• [ASSIGNED TASK]: Since the copy must hold text only, transcribe the data below exactly and omit the images.

• [EXERCISE DATA]:
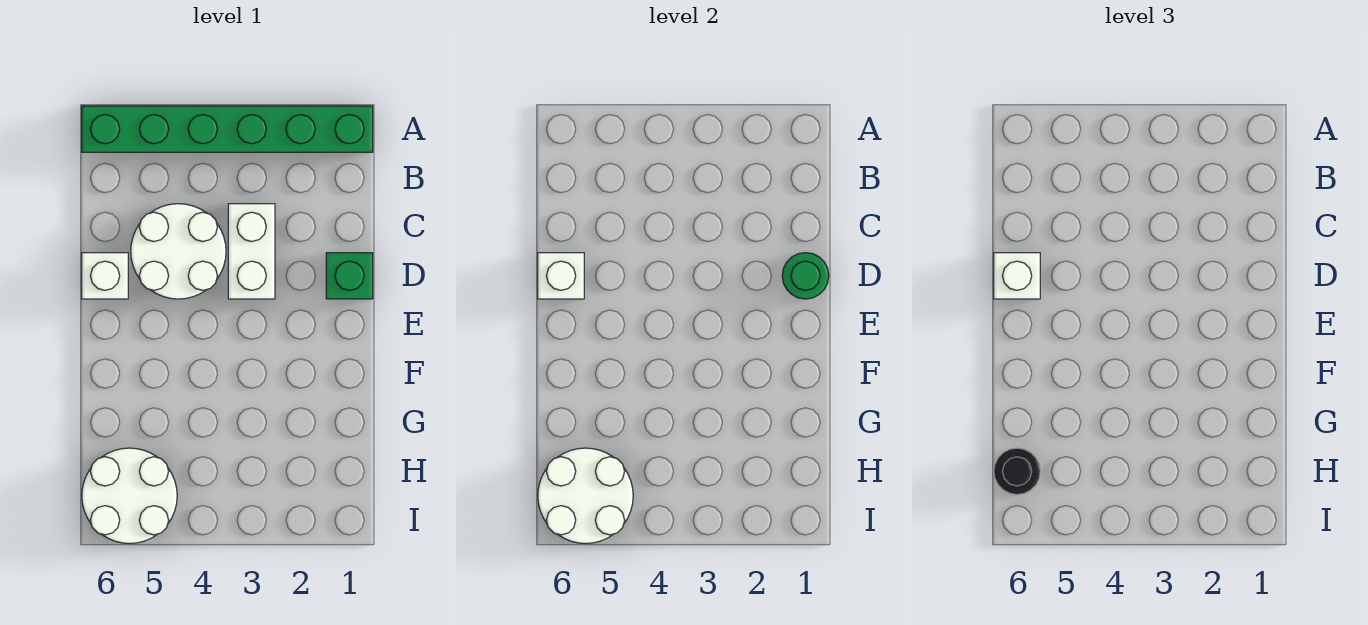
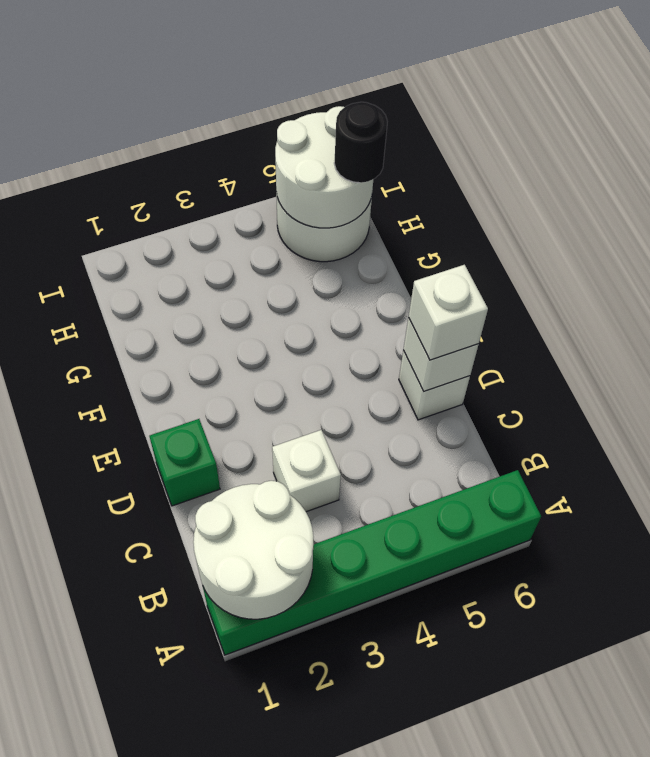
white brick C3:D3 level 1 -> white brick C3 level 1
white round brick C4:D5 level 1 -> white round brick A1:B2 level 2
green round brick D1 level 2 -> none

• [ANSWER SPACE]:
white brick C3:D3 level 1 -> white brick C3 level 1
white round brick C4:D5 level 1 -> white round brick A1:B2 level 2
green round brick D1 level 2 -> none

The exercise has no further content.